_Exercise directions_
Across the records, count every line that includes "TRIG" and give the number by itself.

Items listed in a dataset

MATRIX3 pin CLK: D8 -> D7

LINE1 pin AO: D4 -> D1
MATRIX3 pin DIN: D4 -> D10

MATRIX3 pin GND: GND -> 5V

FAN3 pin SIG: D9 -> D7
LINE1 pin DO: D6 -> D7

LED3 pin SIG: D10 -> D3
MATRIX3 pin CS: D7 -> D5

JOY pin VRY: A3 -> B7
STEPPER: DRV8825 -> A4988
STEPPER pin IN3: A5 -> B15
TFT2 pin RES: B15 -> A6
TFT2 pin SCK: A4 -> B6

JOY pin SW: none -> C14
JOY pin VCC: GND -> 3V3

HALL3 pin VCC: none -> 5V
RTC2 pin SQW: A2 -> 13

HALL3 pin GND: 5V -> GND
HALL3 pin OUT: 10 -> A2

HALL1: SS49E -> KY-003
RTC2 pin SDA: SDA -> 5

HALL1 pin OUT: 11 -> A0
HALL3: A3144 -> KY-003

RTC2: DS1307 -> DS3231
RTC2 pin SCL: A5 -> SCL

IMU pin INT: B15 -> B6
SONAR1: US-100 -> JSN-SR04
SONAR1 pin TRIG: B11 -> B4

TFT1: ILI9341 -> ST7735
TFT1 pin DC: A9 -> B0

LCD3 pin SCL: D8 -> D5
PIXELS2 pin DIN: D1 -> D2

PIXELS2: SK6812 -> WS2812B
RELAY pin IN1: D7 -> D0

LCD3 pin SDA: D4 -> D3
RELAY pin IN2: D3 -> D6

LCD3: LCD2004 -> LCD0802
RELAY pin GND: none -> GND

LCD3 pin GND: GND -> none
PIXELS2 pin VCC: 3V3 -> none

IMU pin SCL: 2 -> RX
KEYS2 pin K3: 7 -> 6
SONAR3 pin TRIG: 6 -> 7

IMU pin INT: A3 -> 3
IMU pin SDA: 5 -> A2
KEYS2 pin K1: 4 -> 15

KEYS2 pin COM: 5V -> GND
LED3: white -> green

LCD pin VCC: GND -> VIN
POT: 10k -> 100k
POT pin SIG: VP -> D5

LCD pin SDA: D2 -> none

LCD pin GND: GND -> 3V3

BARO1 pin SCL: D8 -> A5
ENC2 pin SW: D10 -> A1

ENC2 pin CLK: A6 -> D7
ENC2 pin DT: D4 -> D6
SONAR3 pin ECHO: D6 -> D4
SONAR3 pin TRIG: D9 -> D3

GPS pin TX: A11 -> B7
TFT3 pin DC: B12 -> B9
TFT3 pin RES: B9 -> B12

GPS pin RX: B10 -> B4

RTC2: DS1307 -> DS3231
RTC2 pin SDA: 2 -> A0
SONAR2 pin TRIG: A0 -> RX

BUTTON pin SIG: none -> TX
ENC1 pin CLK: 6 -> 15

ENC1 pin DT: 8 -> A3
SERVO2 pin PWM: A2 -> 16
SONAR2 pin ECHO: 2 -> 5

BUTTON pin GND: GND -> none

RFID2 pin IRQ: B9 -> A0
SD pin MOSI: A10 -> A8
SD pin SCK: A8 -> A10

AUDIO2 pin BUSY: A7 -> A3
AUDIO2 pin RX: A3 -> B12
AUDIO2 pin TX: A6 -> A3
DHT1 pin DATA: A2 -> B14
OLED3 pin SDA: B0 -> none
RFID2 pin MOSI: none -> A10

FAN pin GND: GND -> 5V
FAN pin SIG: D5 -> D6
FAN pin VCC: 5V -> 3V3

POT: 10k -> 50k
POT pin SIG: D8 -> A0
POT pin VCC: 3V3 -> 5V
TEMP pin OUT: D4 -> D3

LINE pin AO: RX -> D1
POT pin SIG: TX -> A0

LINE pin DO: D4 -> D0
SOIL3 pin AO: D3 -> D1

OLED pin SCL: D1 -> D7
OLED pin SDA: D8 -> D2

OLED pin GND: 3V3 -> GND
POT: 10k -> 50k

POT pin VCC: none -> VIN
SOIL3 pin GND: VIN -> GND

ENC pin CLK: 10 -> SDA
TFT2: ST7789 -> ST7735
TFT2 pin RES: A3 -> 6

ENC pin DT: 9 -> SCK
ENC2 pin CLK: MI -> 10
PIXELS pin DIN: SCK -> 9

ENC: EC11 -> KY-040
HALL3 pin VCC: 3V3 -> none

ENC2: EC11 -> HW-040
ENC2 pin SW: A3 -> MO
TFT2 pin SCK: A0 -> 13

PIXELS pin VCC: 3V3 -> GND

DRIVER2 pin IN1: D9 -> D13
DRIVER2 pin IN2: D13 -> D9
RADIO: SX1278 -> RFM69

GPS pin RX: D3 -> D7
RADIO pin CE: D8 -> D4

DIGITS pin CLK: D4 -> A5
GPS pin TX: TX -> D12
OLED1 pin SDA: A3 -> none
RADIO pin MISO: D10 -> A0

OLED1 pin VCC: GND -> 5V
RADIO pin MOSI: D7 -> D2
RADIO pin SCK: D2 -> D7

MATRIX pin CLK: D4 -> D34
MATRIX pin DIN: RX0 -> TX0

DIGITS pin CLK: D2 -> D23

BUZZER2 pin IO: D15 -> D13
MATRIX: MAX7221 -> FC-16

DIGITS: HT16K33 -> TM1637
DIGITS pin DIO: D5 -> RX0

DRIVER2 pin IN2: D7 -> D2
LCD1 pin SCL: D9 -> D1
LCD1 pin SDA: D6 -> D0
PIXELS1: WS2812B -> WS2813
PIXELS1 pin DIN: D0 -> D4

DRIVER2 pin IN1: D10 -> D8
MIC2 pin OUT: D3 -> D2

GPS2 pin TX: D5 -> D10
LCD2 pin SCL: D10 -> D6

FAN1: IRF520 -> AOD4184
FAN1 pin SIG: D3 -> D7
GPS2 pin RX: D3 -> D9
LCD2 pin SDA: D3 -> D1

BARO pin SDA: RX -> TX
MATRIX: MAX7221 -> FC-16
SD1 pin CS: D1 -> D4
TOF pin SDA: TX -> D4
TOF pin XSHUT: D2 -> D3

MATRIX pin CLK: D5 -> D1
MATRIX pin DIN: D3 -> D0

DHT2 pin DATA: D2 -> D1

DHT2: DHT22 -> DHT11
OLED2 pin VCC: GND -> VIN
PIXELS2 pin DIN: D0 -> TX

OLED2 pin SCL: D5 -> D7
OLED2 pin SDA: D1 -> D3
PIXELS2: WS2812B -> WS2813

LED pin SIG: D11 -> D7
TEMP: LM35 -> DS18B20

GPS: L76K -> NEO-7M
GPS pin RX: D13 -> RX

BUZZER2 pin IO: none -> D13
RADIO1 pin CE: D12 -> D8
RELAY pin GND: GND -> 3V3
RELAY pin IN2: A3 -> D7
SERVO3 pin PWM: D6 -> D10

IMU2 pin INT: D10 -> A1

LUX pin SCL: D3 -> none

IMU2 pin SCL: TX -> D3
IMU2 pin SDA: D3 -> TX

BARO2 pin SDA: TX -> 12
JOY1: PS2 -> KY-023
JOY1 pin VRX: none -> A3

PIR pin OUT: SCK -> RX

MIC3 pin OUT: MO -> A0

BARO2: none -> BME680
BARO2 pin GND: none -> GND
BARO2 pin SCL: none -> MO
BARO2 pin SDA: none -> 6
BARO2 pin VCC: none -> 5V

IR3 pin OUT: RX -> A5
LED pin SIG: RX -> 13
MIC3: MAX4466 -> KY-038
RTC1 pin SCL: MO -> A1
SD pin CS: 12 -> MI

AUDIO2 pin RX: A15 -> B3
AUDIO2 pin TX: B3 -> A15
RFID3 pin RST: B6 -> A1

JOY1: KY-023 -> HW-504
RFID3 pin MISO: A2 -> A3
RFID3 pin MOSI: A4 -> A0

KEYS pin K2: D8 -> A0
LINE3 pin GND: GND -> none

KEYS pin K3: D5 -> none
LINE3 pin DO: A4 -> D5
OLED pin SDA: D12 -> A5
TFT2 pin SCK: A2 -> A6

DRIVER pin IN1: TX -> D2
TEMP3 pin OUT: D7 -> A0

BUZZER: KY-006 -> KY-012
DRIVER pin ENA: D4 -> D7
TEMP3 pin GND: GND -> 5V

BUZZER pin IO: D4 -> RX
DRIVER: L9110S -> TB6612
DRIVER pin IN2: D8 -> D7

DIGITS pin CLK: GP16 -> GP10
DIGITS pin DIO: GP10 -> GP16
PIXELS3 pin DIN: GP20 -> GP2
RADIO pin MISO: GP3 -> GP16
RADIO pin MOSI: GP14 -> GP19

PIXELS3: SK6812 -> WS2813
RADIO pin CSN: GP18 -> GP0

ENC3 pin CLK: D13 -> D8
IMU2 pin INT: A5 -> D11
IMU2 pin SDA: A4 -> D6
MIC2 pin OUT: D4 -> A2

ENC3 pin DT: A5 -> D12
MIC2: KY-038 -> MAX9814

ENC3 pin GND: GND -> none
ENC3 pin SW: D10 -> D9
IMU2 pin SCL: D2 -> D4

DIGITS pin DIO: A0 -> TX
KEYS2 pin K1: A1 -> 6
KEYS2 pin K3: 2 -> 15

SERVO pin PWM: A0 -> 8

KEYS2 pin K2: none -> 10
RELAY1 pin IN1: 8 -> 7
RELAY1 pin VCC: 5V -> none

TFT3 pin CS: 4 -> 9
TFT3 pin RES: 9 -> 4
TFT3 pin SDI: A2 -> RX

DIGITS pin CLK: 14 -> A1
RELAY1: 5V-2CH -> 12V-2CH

_Result_
4